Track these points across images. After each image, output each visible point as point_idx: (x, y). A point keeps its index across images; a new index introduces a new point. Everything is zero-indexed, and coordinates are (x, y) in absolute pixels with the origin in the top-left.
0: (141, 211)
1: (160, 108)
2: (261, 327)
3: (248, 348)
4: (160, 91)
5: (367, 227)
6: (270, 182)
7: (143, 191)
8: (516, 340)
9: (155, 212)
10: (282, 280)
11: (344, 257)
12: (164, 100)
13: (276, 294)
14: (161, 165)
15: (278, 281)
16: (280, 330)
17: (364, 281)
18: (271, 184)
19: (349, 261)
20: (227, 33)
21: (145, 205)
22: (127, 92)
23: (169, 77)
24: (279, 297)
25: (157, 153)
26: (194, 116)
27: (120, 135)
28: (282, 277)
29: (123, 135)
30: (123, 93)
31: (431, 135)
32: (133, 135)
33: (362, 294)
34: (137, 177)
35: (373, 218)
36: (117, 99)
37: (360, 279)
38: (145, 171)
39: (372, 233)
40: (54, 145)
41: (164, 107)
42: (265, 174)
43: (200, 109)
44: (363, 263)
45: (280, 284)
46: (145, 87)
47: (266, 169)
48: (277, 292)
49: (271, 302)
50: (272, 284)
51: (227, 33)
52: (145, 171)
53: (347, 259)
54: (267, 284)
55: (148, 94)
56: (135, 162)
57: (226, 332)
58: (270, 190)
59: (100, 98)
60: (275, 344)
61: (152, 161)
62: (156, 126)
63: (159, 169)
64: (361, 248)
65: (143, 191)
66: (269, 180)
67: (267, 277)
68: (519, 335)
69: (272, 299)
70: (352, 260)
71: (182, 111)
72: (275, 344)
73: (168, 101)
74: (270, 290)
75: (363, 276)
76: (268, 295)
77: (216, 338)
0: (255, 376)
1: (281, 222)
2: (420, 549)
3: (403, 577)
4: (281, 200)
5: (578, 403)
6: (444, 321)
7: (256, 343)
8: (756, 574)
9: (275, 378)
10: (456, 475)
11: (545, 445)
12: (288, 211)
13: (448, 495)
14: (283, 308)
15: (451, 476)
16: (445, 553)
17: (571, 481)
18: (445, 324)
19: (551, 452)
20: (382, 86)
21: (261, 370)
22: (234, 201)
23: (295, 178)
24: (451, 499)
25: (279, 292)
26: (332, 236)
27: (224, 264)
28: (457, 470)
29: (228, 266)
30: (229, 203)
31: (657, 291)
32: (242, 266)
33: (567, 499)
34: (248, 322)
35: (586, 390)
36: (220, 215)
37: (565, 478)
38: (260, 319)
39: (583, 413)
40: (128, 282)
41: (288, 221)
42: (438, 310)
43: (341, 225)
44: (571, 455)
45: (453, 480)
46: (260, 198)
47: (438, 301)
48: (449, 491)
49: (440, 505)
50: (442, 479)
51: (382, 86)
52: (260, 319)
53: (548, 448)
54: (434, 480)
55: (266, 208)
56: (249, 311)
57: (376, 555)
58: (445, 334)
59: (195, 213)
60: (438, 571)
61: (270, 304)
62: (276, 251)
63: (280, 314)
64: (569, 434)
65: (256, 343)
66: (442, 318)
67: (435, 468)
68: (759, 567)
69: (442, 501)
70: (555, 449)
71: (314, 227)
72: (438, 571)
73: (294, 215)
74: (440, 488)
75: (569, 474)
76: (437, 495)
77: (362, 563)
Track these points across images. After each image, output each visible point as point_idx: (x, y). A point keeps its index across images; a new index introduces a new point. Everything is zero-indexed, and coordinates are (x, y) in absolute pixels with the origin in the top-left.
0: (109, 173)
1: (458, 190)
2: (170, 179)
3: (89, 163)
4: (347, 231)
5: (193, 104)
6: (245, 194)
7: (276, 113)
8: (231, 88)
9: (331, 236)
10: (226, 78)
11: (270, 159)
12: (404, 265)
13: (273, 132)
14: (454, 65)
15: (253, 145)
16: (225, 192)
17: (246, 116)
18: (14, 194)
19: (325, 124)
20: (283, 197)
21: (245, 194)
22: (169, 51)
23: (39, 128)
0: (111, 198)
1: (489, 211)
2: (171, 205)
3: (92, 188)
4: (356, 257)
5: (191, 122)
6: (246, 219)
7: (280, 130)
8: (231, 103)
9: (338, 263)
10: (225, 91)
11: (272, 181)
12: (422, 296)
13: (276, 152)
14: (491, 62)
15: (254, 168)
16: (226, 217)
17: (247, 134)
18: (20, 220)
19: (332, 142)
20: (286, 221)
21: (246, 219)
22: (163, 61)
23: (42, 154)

━━━━

TO DO – Copy every line above again, word for word.

EXERCISE RESPONSE –
Track these points across images. After each image, output each visible point as point_idx: (x, y). A point keeps its index across images; a new index introduces a new point. Everything is zero-indexed, and coordinates are (x, y) in absolute pixels with the origin in the top-left.
0: (141, 211)
1: (160, 108)
2: (261, 327)
3: (248, 348)
4: (160, 91)
5: (367, 227)
6: (270, 182)
7: (143, 191)
8: (516, 340)
9: (155, 212)
10: (282, 280)
11: (344, 257)
12: (164, 100)
13: (276, 294)
14: (161, 165)
15: (278, 281)
16: (280, 330)
17: (364, 281)
18: (271, 184)
19: (349, 261)
20: (227, 33)
21: (145, 205)
22: (127, 92)
23: (169, 77)
24: (279, 297)
25: (157, 153)
26: (194, 116)
27: (120, 135)
28: (282, 277)
29: (123, 135)
30: (123, 93)
31: (431, 135)
32: (133, 135)
33: (362, 294)
34: (137, 177)
35: (373, 218)
36: (117, 99)
37: (360, 279)
38: (145, 171)
39: (372, 233)
40: (54, 145)
41: (164, 107)
42: (265, 174)
43: (200, 109)
44: (363, 263)
45: (280, 284)
46: (145, 87)
47: (266, 169)
48: (277, 292)
49: (271, 302)
50: (272, 284)
51: (227, 33)
52: (145, 171)
53: (347, 259)
54: (267, 284)
55: (148, 94)
56: (135, 162)
57: (226, 332)
58: (270, 190)
59: (100, 98)
60: (275, 344)
61: (152, 161)
62: (156, 126)
63: (159, 169)
64: (361, 248)
65: (143, 191)
66: (269, 180)
67: (267, 277)
68: (519, 335)
69: (272, 299)
70: (352, 260)
71: (182, 111)
72: (275, 344)
73: (168, 101)
74: (270, 290)
75: (363, 276)
76: (268, 295)
77: (216, 338)
0: (255, 376)
1: (281, 222)
2: (420, 549)
3: (403, 577)
4: (281, 200)
5: (578, 403)
6: (444, 321)
7: (256, 343)
8: (756, 574)
9: (275, 378)
10: (456, 475)
11: (545, 445)
12: (288, 211)
13: (448, 495)
14: (283, 308)
15: (451, 476)
16: (445, 553)
17: (571, 481)
18: (445, 324)
19: (551, 452)
20: (382, 86)
21: (261, 370)
22: (234, 201)
23: (295, 178)
24: (451, 499)
25: (279, 292)
26: (332, 236)
27: (224, 264)
28: (457, 470)
29: (228, 266)
30: (229, 203)
31: (657, 291)
32: (242, 266)
33: (567, 499)
34: (248, 322)
35: (586, 390)
36: (220, 215)
37: (565, 478)
38: (260, 319)
39: (583, 413)
40: (128, 282)
41: (288, 221)
42: (438, 310)
43: (341, 225)
44: (571, 455)
45: (453, 480)
46: (260, 198)
47: (438, 301)
48: (449, 491)
49: (440, 505)
50: (442, 479)
51: (382, 86)
52: (260, 319)
53: (548, 448)
54: (434, 480)
55: (266, 208)
56: (249, 311)
57: (376, 555)
58: (445, 334)
59: (195, 213)
60: (438, 571)
61: (270, 304)
62: (276, 251)
63: (280, 314)
64: (569, 434)
65: (256, 343)
66: (442, 318)
67: (435, 468)
68: (759, 567)
69: (442, 501)
70: (555, 449)
71: (314, 227)
72: (438, 571)
73: (294, 215)
74: (440, 488)
75: (569, 474)
76: (437, 495)
77: (362, 563)
Track these points across images. After each image, output each visible point as point_idx: (x, y). A point keeps its index across images; a new index introduces a new point. Everything is zero-indexed, and coordinates are (x, y) in absolute pixels with the origin in the top-left.
0: (109, 173)
1: (458, 190)
2: (170, 179)
3: (89, 163)
4: (347, 231)
5: (193, 104)
6: (245, 194)
7: (276, 113)
8: (231, 88)
9: (331, 236)
10: (226, 78)
11: (270, 159)
12: (404, 265)
13: (273, 132)
14: (454, 65)
15: (253, 145)
16: (225, 192)
17: (246, 116)
18: (14, 194)
19: (325, 124)
20: (283, 197)
21: (245, 194)
22: (169, 51)
23: (39, 128)
0: (111, 198)
1: (489, 211)
2: (171, 205)
3: (92, 188)
4: (356, 257)
5: (191, 122)
6: (246, 219)
7: (280, 130)
8: (231, 103)
9: (338, 263)
10: (225, 91)
11: (272, 181)
12: (422, 296)
13: (276, 152)
14: (491, 62)
15: (254, 168)
16: (226, 217)
17: (247, 134)
18: (20, 220)
19: (332, 142)
20: (286, 221)
21: (246, 219)
22: (163, 61)
23: (42, 154)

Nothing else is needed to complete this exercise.